■ What the exercise asks: Which lines in the records below include the word "trapezoid"? Report each of them in full.

Task material: Begin

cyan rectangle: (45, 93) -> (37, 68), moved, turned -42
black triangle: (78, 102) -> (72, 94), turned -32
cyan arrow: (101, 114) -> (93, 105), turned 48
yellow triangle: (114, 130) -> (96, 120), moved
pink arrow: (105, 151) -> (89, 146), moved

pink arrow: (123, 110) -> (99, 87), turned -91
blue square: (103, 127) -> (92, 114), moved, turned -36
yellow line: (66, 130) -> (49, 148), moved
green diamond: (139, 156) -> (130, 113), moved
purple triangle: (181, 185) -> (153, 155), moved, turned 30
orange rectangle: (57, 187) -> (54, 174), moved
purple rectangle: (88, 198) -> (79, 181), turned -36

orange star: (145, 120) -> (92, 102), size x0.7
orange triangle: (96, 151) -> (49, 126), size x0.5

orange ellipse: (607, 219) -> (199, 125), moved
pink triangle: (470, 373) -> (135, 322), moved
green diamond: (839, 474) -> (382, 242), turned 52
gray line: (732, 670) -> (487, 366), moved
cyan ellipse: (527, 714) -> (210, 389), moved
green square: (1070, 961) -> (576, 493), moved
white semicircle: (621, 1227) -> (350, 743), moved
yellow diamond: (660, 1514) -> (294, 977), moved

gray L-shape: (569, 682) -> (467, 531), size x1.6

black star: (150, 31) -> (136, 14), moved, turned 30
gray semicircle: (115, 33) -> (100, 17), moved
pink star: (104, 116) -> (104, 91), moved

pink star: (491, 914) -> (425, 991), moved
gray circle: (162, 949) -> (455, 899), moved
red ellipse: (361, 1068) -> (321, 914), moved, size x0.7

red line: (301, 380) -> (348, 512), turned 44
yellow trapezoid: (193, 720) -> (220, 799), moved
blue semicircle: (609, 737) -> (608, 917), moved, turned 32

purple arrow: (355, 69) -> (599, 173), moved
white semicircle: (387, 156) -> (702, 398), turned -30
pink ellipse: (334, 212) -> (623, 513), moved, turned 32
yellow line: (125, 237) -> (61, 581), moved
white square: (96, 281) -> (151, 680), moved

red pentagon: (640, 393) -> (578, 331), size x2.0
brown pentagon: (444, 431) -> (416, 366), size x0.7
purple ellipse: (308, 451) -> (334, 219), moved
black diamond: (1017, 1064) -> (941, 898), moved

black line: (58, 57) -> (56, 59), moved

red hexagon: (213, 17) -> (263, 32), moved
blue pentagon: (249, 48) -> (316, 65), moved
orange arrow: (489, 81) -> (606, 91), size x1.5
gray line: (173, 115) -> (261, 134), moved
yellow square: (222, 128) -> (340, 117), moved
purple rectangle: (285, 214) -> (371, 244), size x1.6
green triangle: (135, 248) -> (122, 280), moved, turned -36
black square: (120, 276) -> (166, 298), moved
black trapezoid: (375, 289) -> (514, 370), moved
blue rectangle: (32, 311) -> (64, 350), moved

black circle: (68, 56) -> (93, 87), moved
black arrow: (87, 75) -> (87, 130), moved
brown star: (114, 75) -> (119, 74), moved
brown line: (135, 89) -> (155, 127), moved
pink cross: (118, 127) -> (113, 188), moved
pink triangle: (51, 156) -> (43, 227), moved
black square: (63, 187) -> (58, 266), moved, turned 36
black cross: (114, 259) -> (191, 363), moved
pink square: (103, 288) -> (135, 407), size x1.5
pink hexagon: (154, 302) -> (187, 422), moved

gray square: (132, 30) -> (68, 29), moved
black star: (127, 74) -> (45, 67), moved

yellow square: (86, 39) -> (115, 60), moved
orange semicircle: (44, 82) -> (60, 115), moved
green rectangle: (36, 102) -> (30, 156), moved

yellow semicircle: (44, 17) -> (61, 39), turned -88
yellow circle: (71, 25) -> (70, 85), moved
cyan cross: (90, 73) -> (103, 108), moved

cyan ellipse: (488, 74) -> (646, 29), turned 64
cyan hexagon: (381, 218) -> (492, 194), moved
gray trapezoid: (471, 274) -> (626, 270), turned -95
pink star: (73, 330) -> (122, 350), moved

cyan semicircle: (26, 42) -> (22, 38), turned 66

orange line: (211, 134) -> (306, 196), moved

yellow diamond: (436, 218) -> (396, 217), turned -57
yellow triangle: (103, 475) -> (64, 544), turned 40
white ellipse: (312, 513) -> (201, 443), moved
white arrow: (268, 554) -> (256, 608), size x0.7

Task material: End

■ Reply:
yellow trapezoid: (193, 720) -> (220, 799), moved
black trapezoid: (375, 289) -> (514, 370), moved
gray trapezoid: (471, 274) -> (626, 270), turned -95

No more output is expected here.